*** Opening of Information provided ***
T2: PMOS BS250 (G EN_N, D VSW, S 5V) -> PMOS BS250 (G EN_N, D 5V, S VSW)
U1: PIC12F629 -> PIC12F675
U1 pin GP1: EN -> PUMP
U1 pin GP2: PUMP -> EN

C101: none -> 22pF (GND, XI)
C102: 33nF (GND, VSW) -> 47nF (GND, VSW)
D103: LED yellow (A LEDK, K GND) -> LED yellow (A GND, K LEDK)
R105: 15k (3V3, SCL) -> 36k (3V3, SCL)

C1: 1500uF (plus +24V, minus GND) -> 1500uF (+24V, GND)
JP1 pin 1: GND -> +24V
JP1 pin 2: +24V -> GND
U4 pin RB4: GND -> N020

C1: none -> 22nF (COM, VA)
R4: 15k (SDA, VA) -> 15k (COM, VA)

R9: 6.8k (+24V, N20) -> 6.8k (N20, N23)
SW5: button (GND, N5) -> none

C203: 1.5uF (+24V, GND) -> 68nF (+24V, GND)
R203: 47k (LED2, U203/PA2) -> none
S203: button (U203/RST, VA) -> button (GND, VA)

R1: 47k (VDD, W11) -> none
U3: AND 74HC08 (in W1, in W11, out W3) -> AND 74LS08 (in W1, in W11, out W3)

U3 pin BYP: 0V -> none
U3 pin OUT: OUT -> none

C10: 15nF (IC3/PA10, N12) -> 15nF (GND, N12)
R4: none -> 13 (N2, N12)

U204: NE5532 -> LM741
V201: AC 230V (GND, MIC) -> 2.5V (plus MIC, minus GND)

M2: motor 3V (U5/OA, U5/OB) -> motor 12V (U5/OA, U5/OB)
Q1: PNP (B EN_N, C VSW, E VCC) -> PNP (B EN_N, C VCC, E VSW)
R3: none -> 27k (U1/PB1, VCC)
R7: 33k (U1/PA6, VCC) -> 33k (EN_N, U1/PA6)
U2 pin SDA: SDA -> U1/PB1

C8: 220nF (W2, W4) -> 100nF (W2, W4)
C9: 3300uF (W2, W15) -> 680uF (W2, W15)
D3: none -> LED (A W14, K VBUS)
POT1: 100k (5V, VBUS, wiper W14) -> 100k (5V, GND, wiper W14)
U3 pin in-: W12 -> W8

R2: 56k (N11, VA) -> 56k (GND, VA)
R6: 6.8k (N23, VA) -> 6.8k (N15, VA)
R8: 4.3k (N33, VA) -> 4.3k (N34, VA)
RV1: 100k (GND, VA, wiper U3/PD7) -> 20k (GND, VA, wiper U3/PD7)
*** Close of Information provided ***
- [Description of the task]:
From the material above, copy exactly the lines between the line holding "JP1 pin 1: GND -> +24V" and the line holding "U3 pin BYP: 0V -> none", inclusive, and only those.

- [Response below]:
JP1 pin 1: GND -> +24V
JP1 pin 2: +24V -> GND
U4 pin RB4: GND -> N020

C1: none -> 22nF (COM, VA)
R4: 15k (SDA, VA) -> 15k (COM, VA)

R9: 6.8k (+24V, N20) -> 6.8k (N20, N23)
SW5: button (GND, N5) -> none

C203: 1.5uF (+24V, GND) -> 68nF (+24V, GND)
R203: 47k (LED2, U203/PA2) -> none
S203: button (U203/RST, VA) -> button (GND, VA)

R1: 47k (VDD, W11) -> none
U3: AND 74HC08 (in W1, in W11, out W3) -> AND 74LS08 (in W1, in W11, out W3)

U3 pin BYP: 0V -> none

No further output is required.